WORK REQUEST ->
From the records below, take each line where the string "AGND" shows up and copy it.

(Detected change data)
╭──
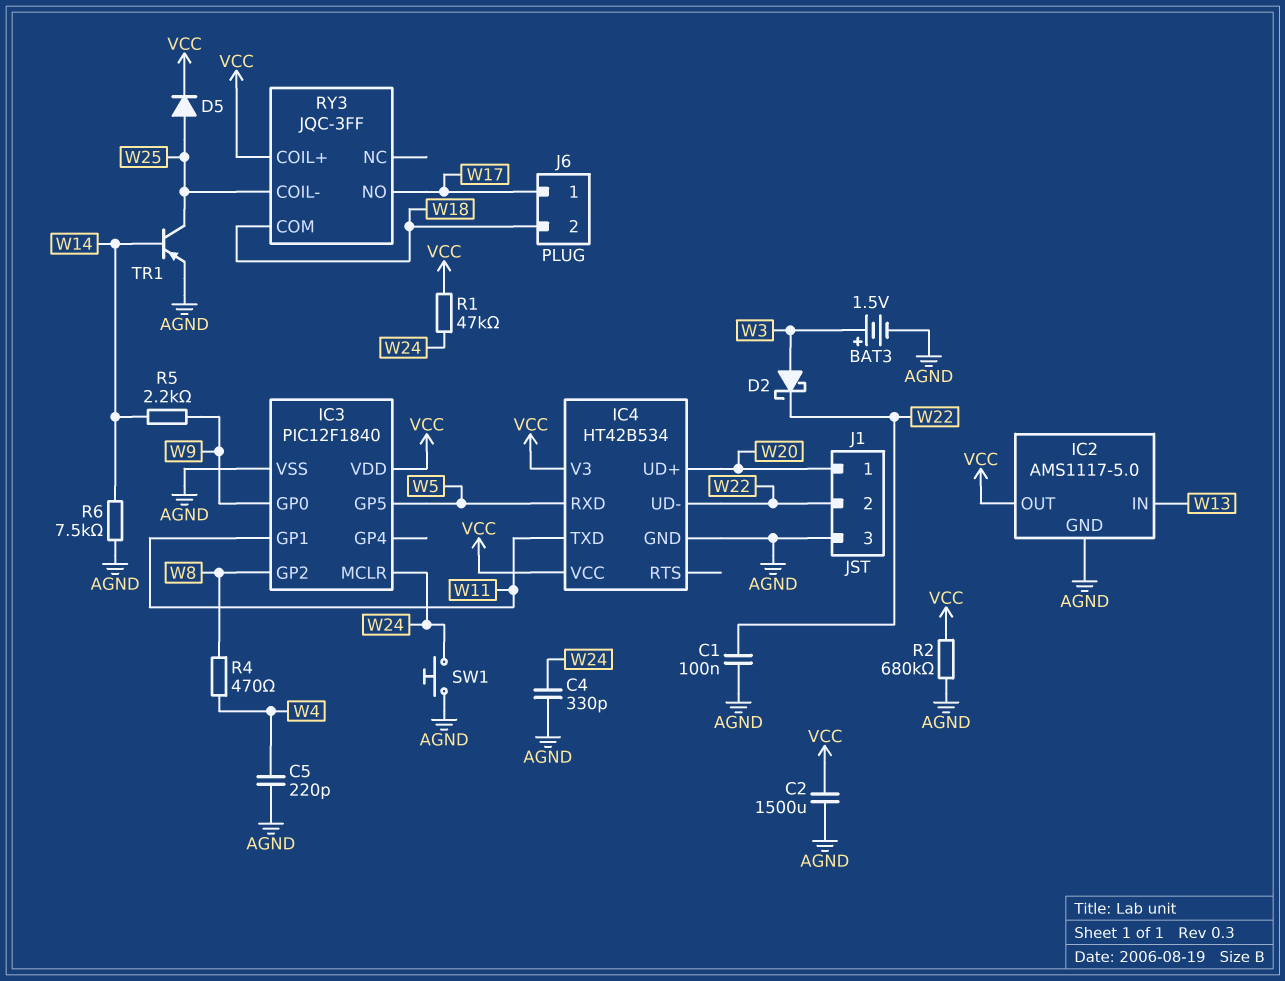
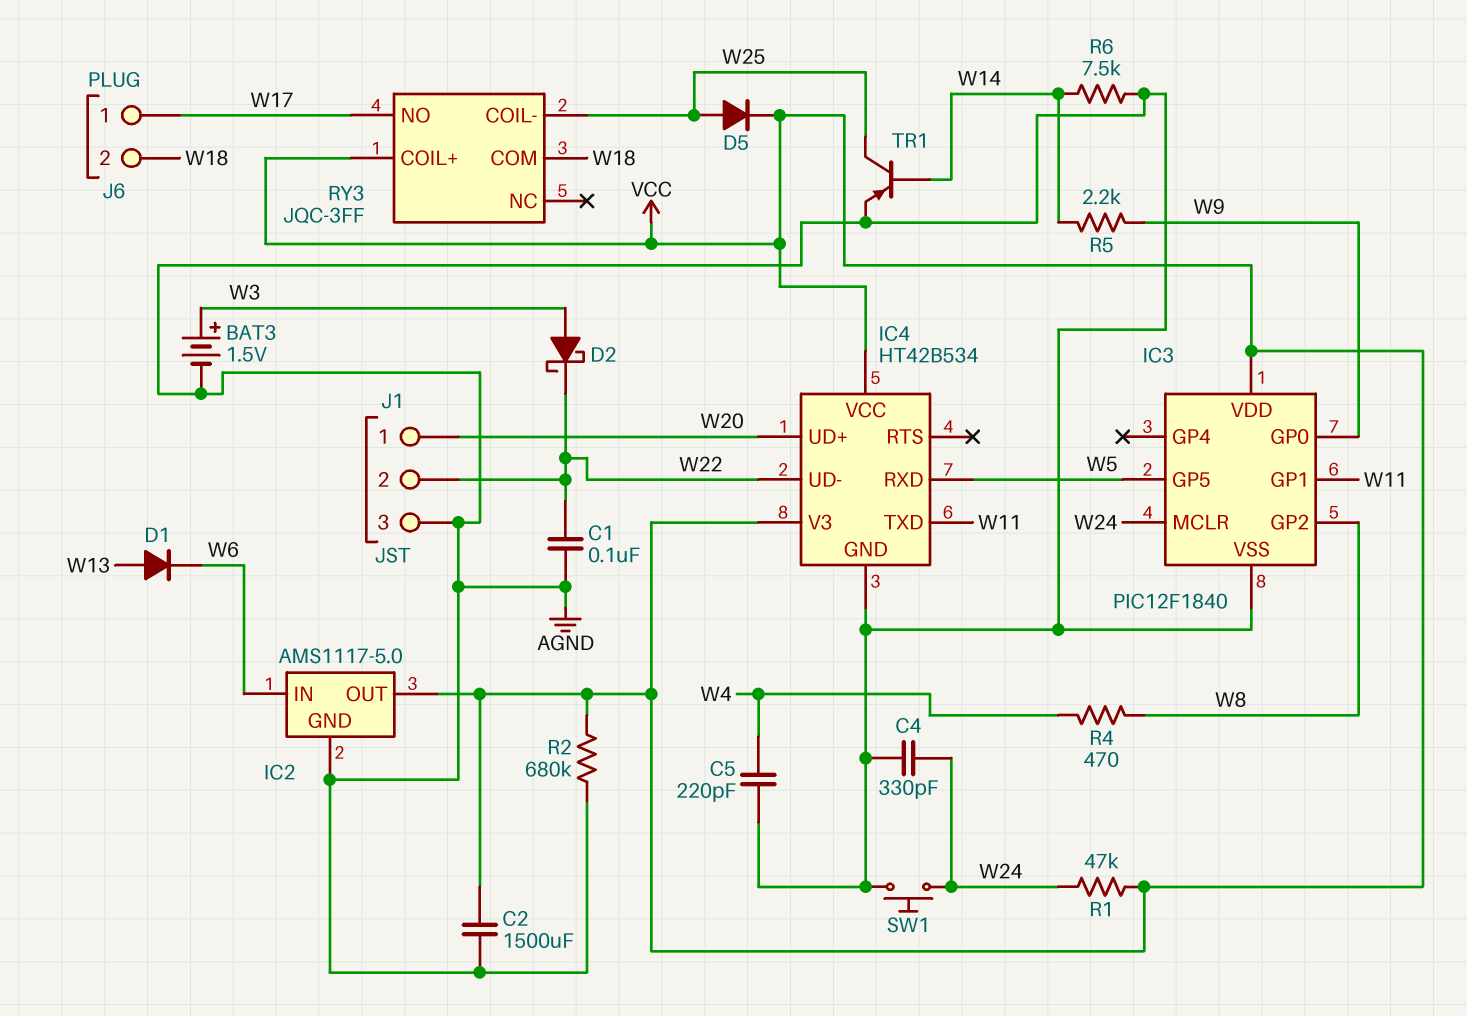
D1: none -> diode (A W13, K W6)
IC2 pin IN: W13 -> W6

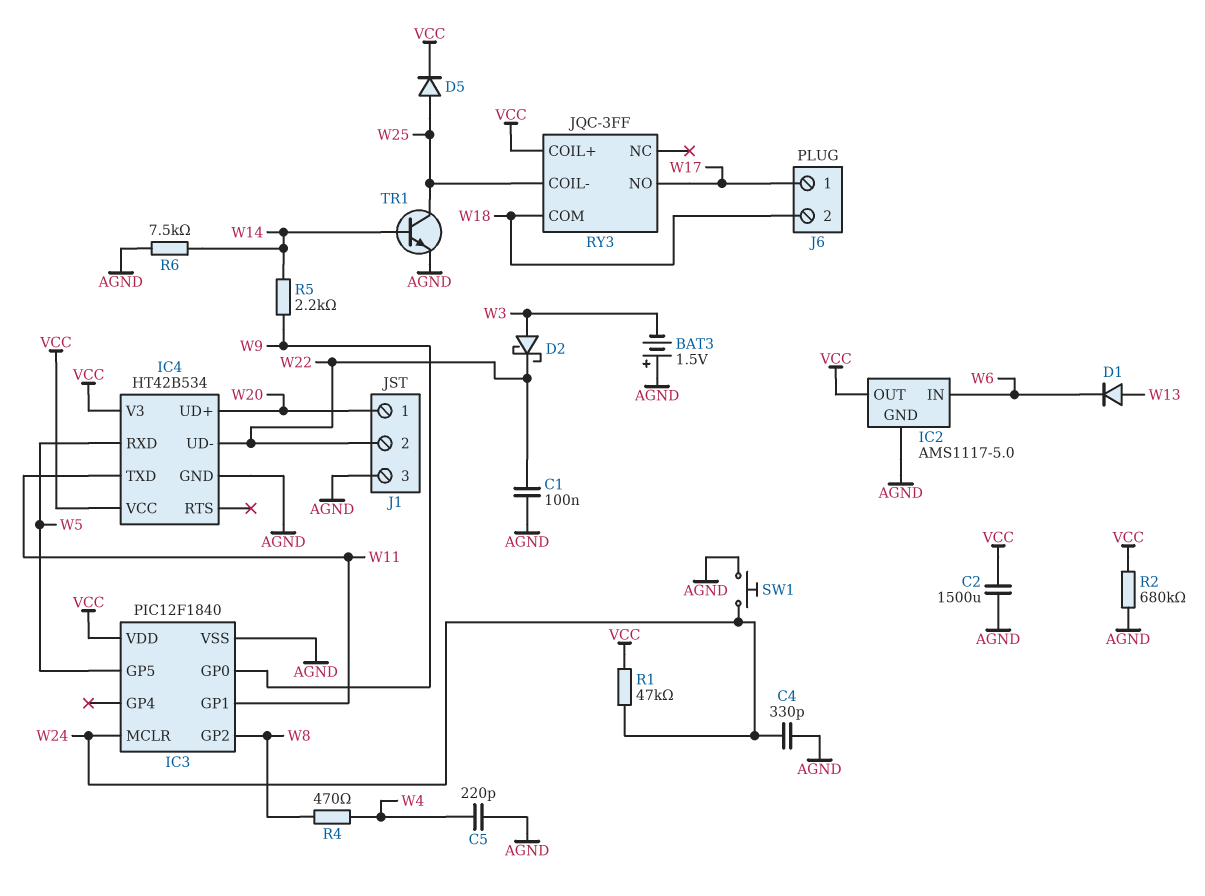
BAT3: 1.5V (plus W3, minus AGND) -> 1.5V (plus AGND, minus W3)
TR1: PNP (B W14, C W25, E AGND) -> NPN (B W14, C W25, E AGND)

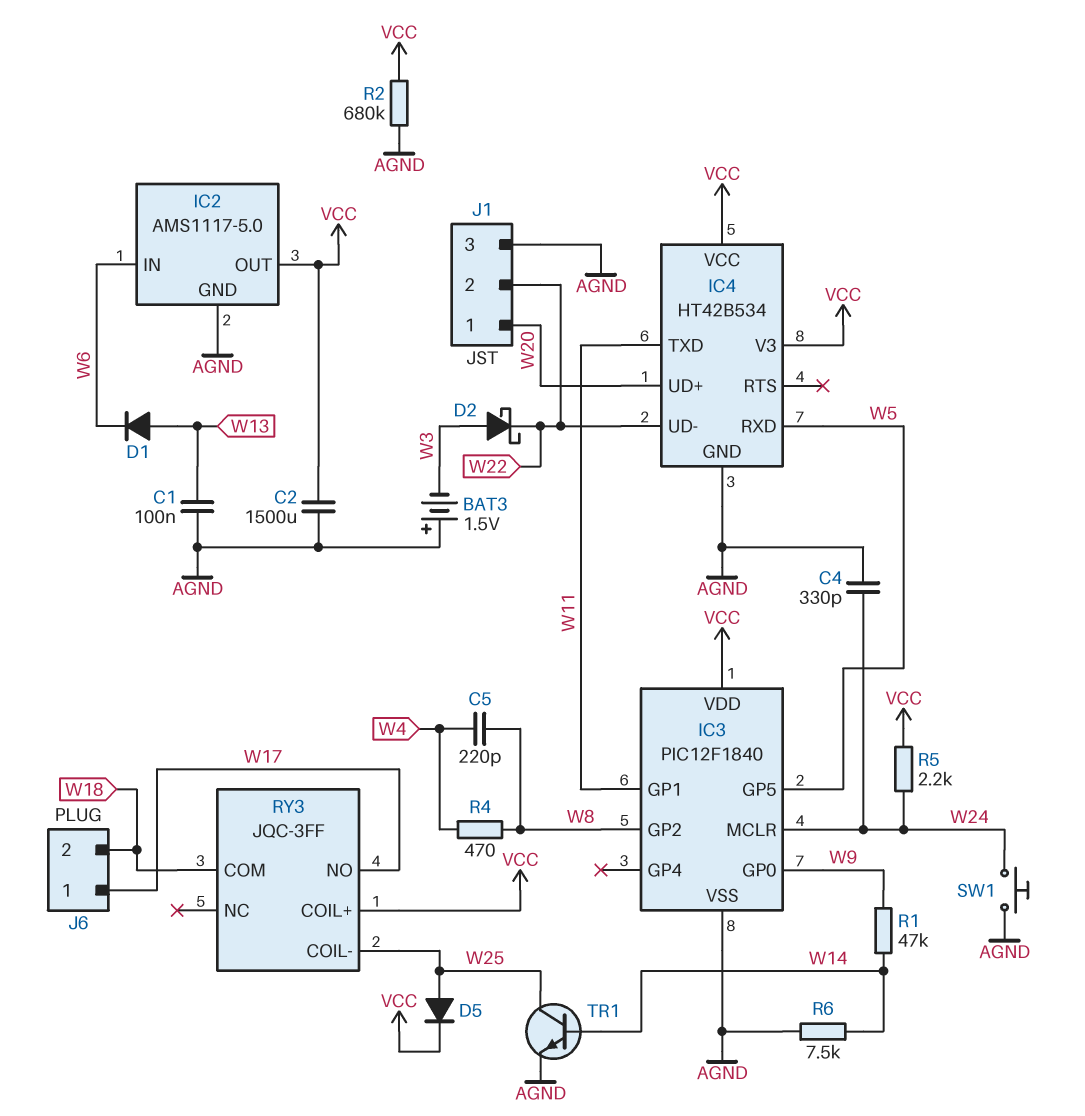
C1: 100nF (AGND, W22) -> 100nF (AGND, W13)
C5: 220pF (AGND, W4) -> 220pF (W4, W8)
R1: 47k (VCC, W24) -> 47k (W9, W14)
R5: 2.2k (W9, W14) -> 2.2k (VCC, W24)

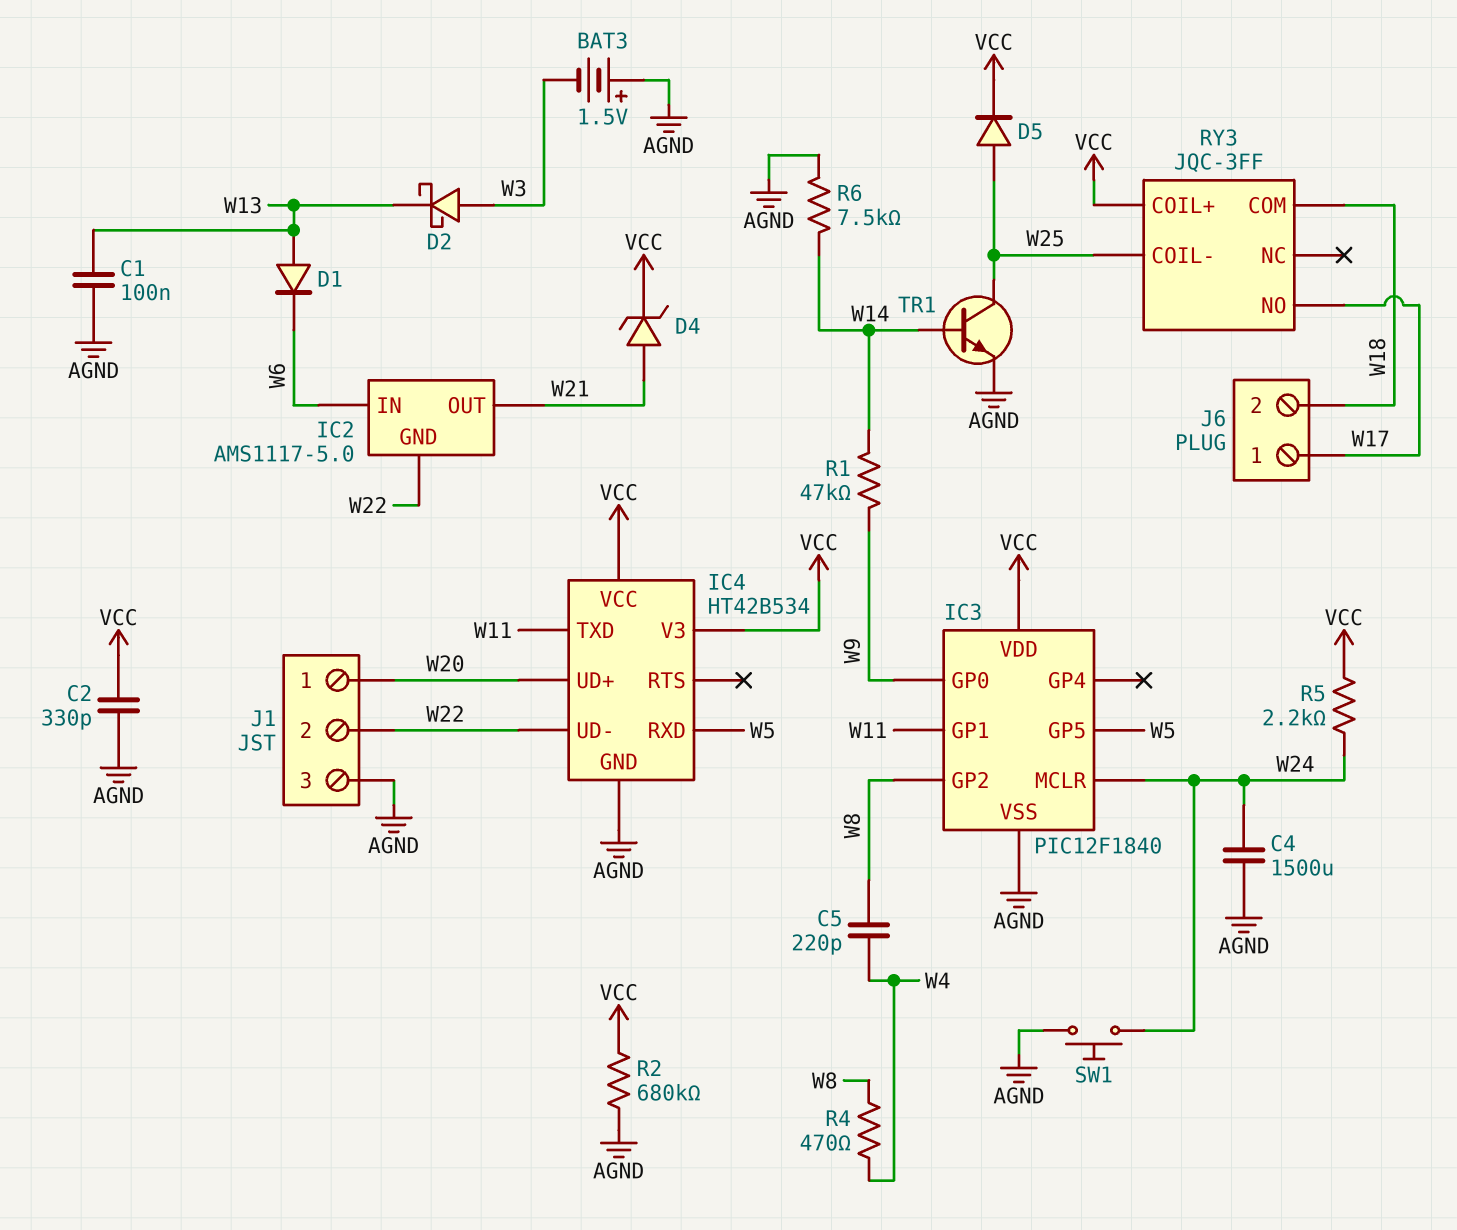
C2: 1500uF (AGND, VCC) -> 330pF (AGND, VCC)
C4: 330pF (AGND, W24) -> 1500uF (AGND, W24)
D2: schottky (A W3, K W22) -> schottky (A W3, K W13)
D4: none -> zener (A W21, K VCC)
IC2 pin GND: AGND -> W22
IC2 pin OUT: VCC -> W21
╰──
SOLUTION ->
BAT3: 1.5V (plus W3, minus AGND) -> 1.5V (plus AGND, minus W3)
TR1: PNP (B W14, C W25, E AGND) -> NPN (B W14, C W25, E AGND)
C1: 100nF (AGND, W22) -> 100nF (AGND, W13)
C5: 220pF (AGND, W4) -> 220pF (W4, W8)
C2: 1500uF (AGND, VCC) -> 330pF (AGND, VCC)
C4: 330pF (AGND, W24) -> 1500uF (AGND, W24)
IC2 pin GND: AGND -> W22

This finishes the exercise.